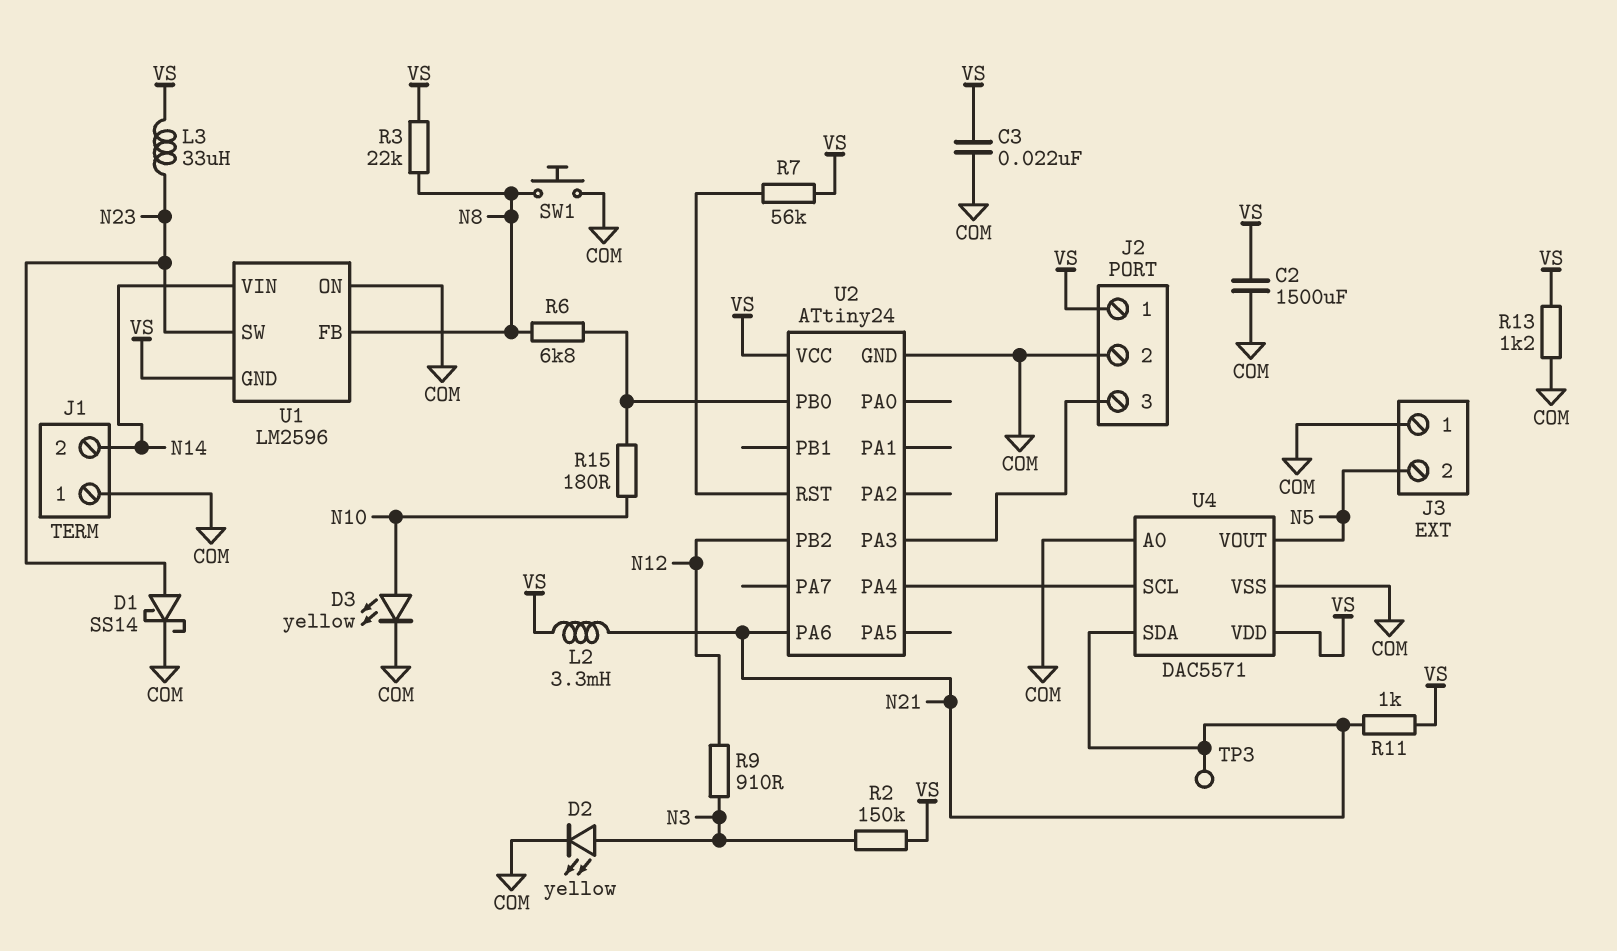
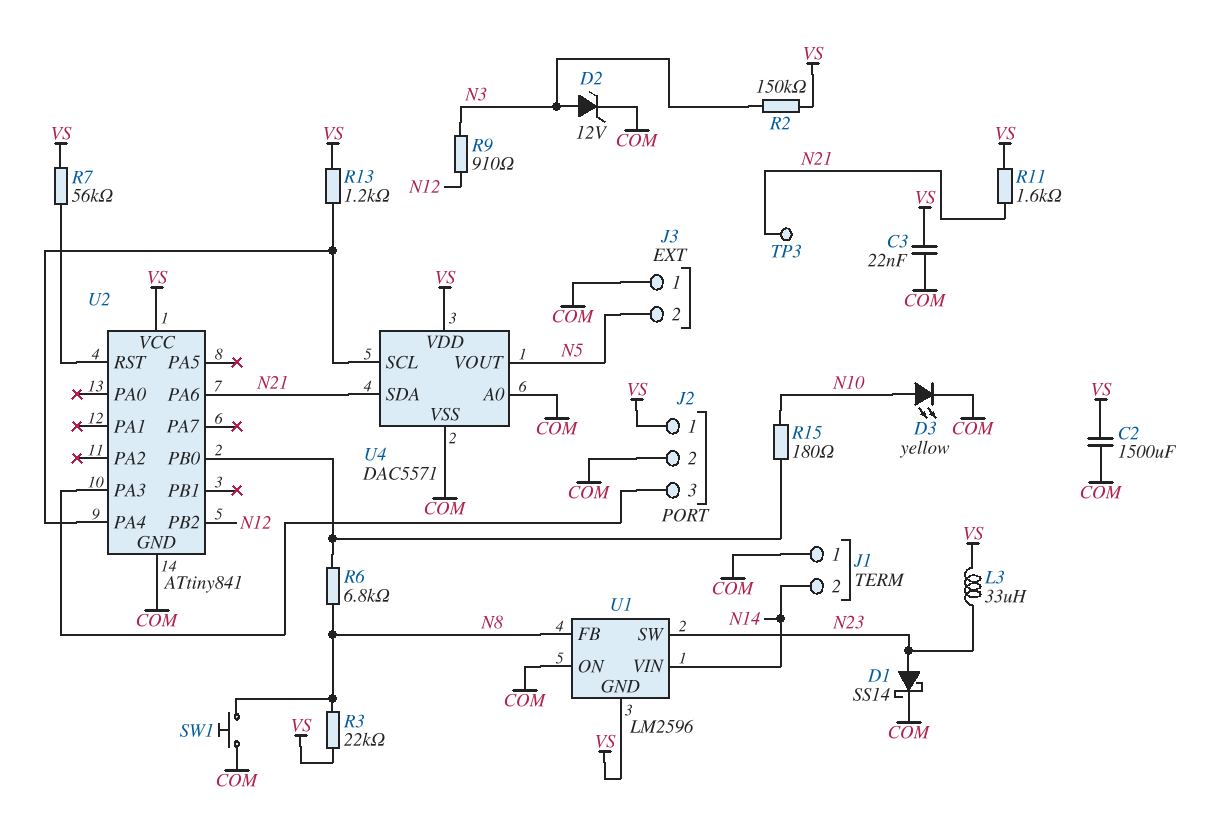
D2: LED yellow (A N3, K COM) -> zener 12V (A N3, K COM)
L2: 3.3mH (N21, VS) -> none
R11: 1k (N21, VS) -> 1.6k (N21, VS)
R13: 1.2k (COM, VS) -> 1.2k (U2/PA4, VS)
U2: ATtiny24 -> ATtiny841

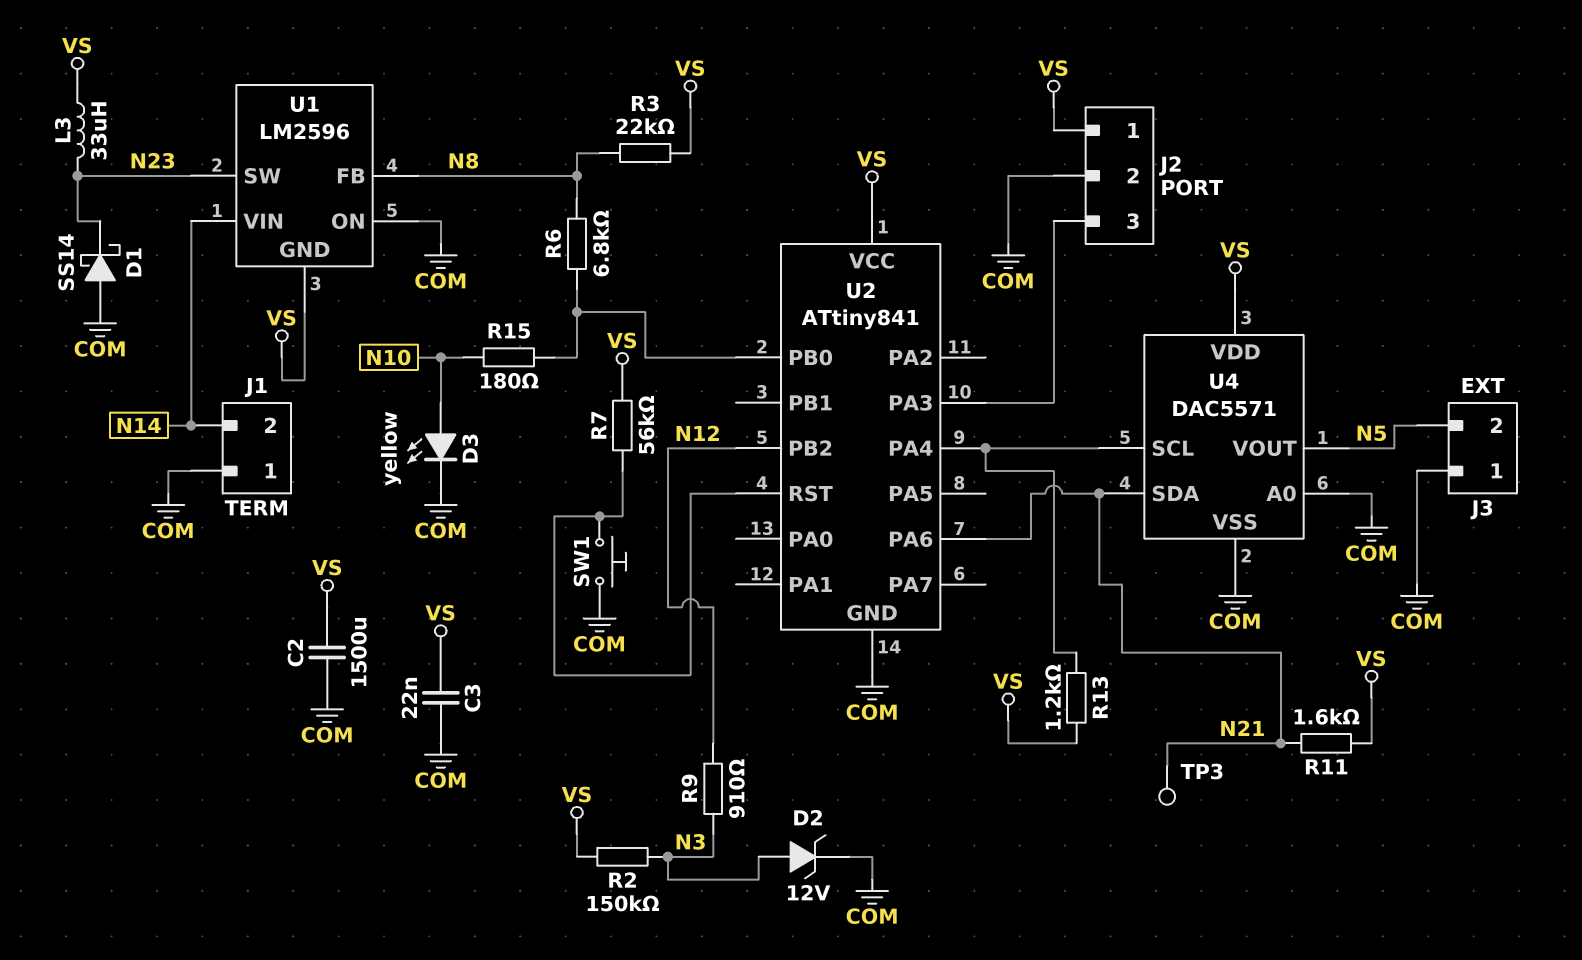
D1: schottky SS14 (A N23, K COM) -> schottky SS14 (A COM, K N23)
SW1: button (COM, N8) -> button (COM, U2/RST)

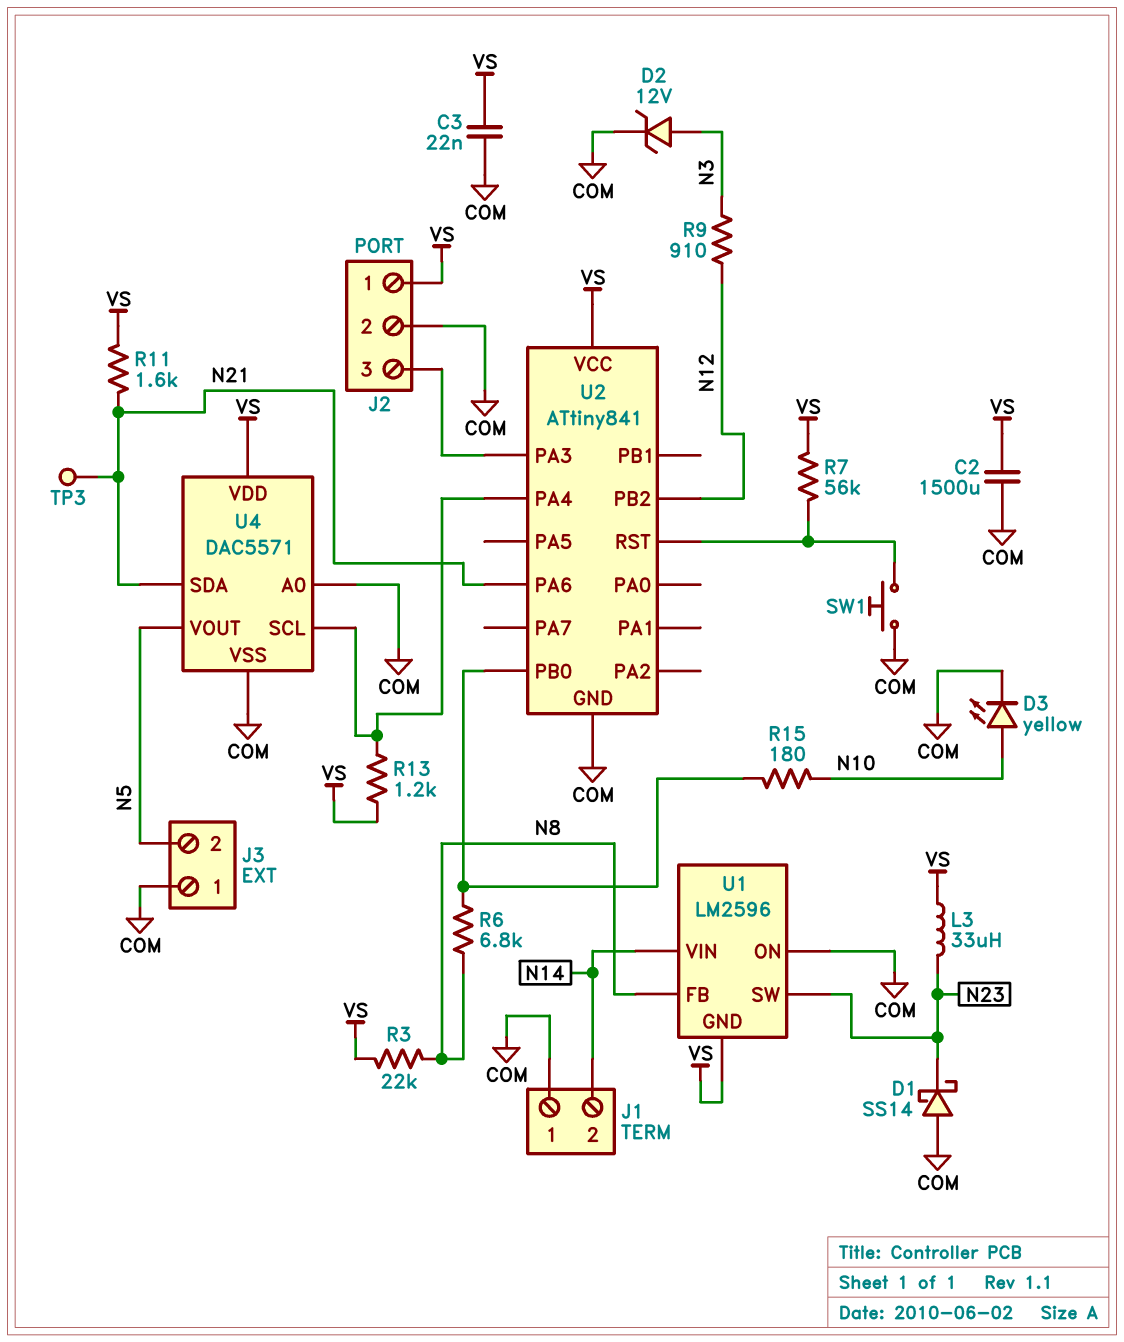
R2: 150k (N3, VS) -> none

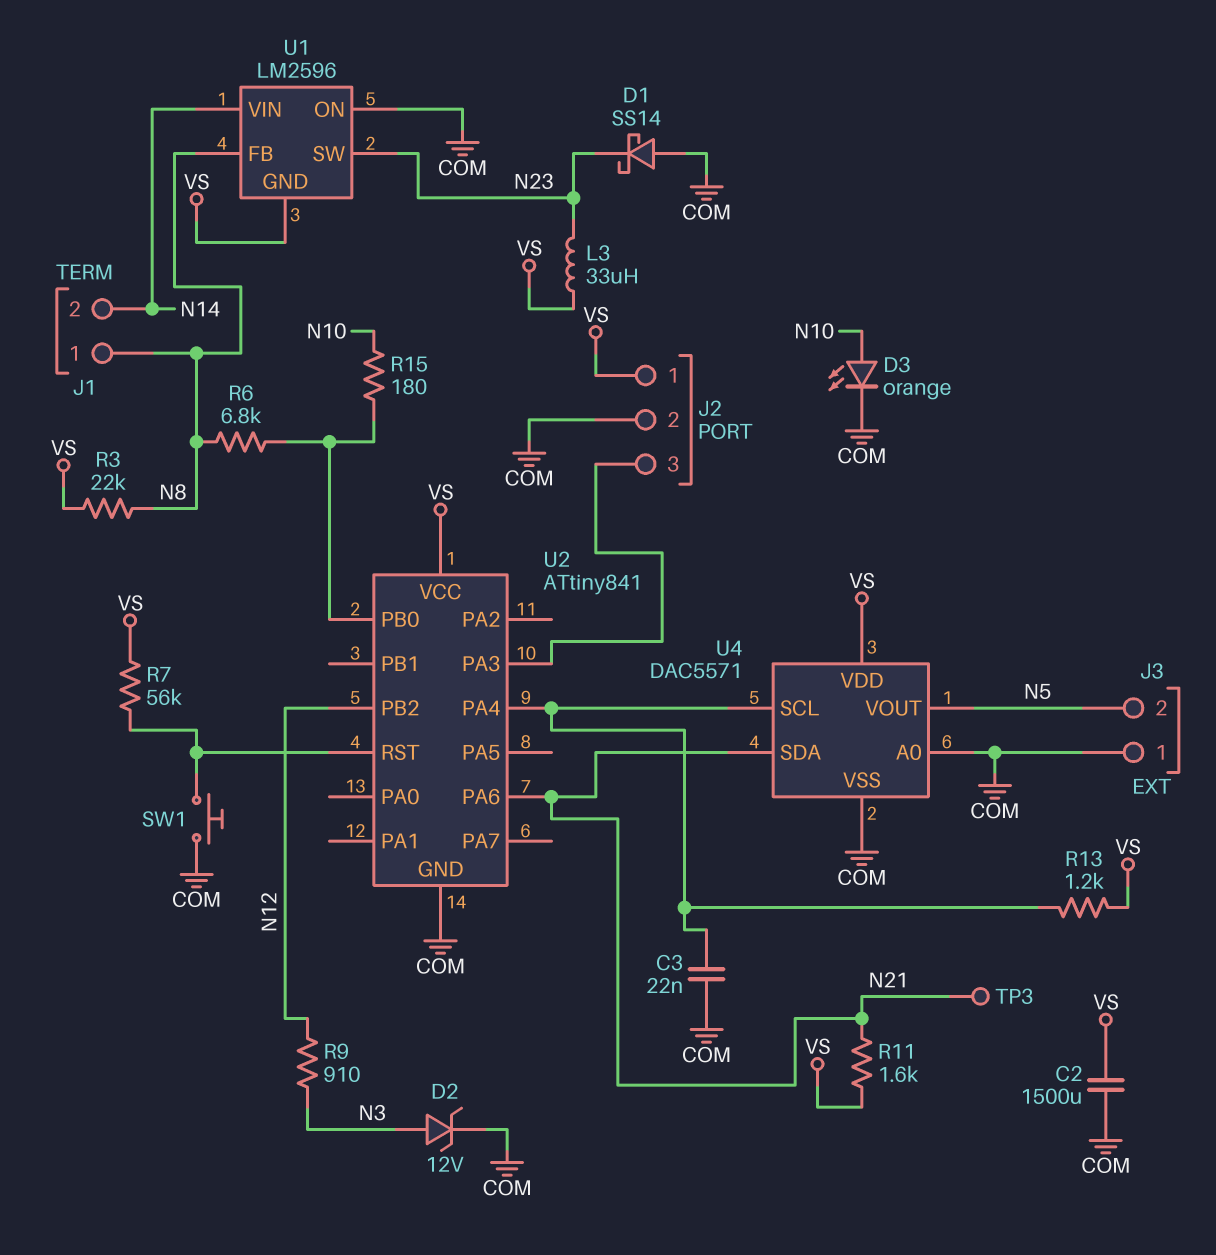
C3: 22nF (COM, VS) -> 22nF (COM, U2/PA4)
D3: LED yellow (A N10, K COM) -> LED orange (A N10, K COM)
J1 pin 1: COM -> N8

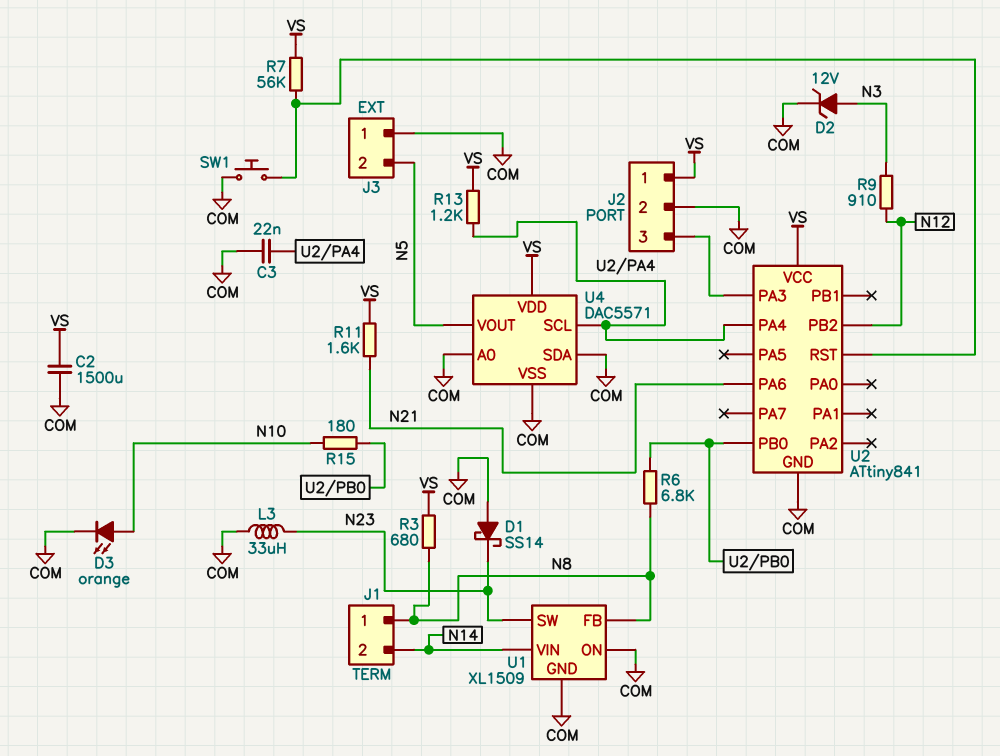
L3: 33uH (N23, VS) -> 33uH (COM, N23)
R3: 22k (N8, VS) -> 680 (N8, VS)
TP3: test point (N21) -> none
U1: LM2596 -> XL1509
U1 pin GND: VS -> COM
U4 pin SDA: N21 -> COM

************

Exercise directions:
Every line of the data above that includes "none" should be listed.

Written reply:
L2: 3.3mH (N21, VS) -> none
R2: 150k (N3, VS) -> none
TP3: test point (N21) -> none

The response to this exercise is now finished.